───── DATA UNDER STUDY ─────

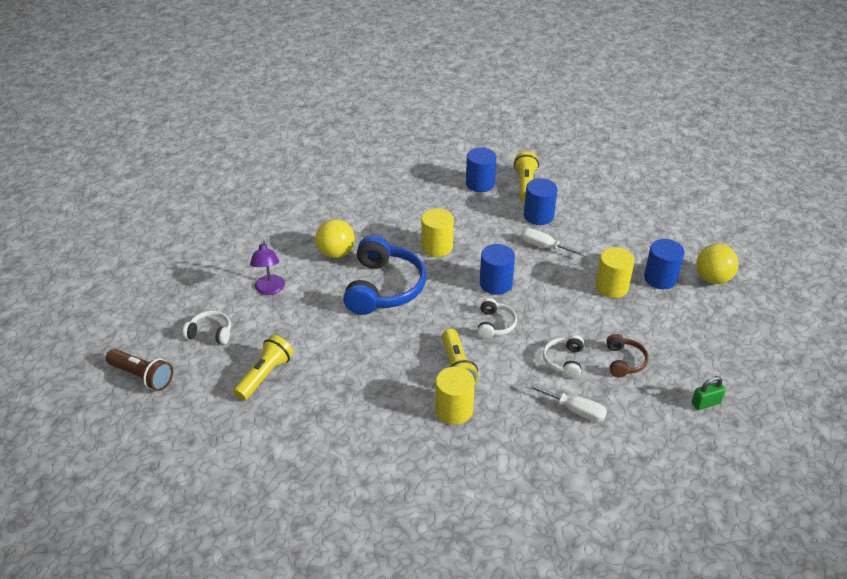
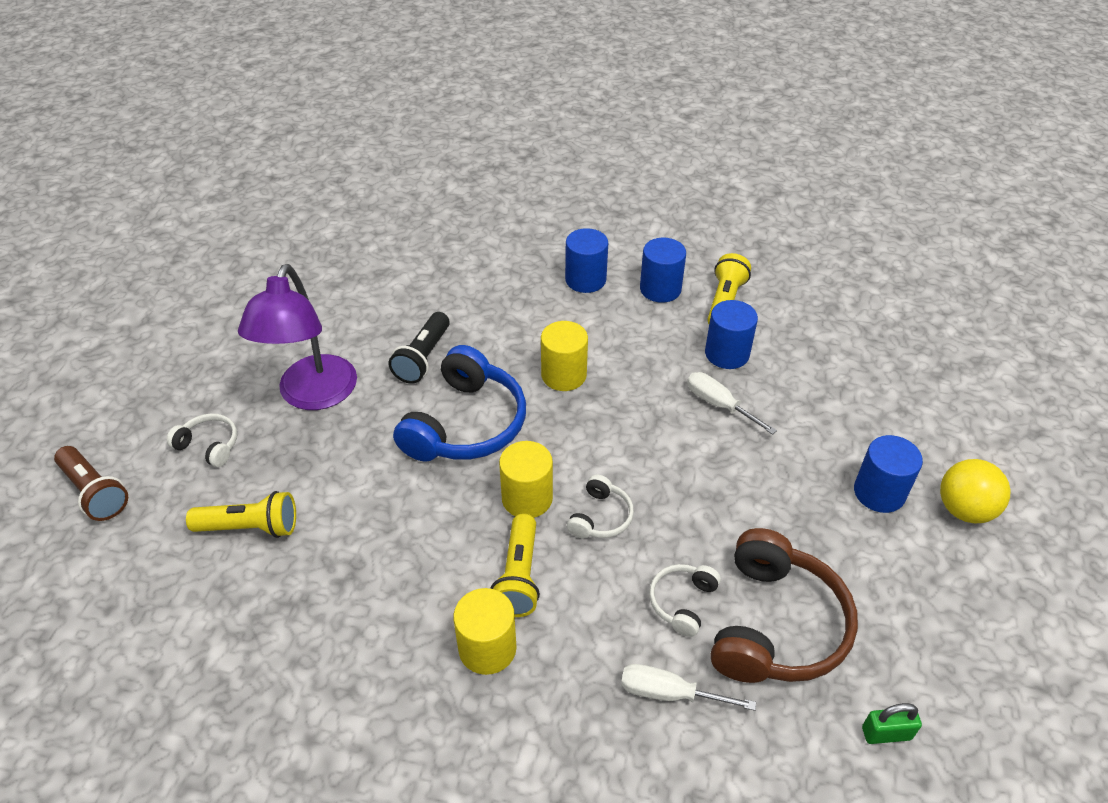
camera: 15 degrees right, 5 degrees up
(265, 375) = (250, 527): yellow flashlight -> yellow flashlight turned 45 degrees clockwise
(269, 289) = (313, 395): purple lamp -> purple lamp, size x1.85
(336, 253) = (423, 358): yellow ball -> black flashlight
(495, 284) = (626, 450): blue cylinder -> blue cylinder (585, 280)
(574, 410) = (669, 693): white screwdriver -> white screwdriver turned 150 degrees clockwise
(611, 287) = (798, 491): yellow cylinder -> yellow cylinder (527, 498)
(624, 361) = (776, 625): brown headphones -> brown headphones, size x2.07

─────

▸ **WHAT YOU WILL DO**: With every picture removed, give the entries above again exactly.

▸ **EXERCISE SOLUTION**:
camera: 15 degrees right, 5 degrees up
(265, 375) = (250, 527): yellow flashlight -> yellow flashlight turned 45 degrees clockwise
(269, 289) = (313, 395): purple lamp -> purple lamp, size x1.85
(336, 253) = (423, 358): yellow ball -> black flashlight
(495, 284) = (626, 450): blue cylinder -> blue cylinder (585, 280)
(574, 410) = (669, 693): white screwdriver -> white screwdriver turned 150 degrees clockwise
(611, 287) = (798, 491): yellow cylinder -> yellow cylinder (527, 498)
(624, 361) = (776, 625): brown headphones -> brown headphones, size x2.07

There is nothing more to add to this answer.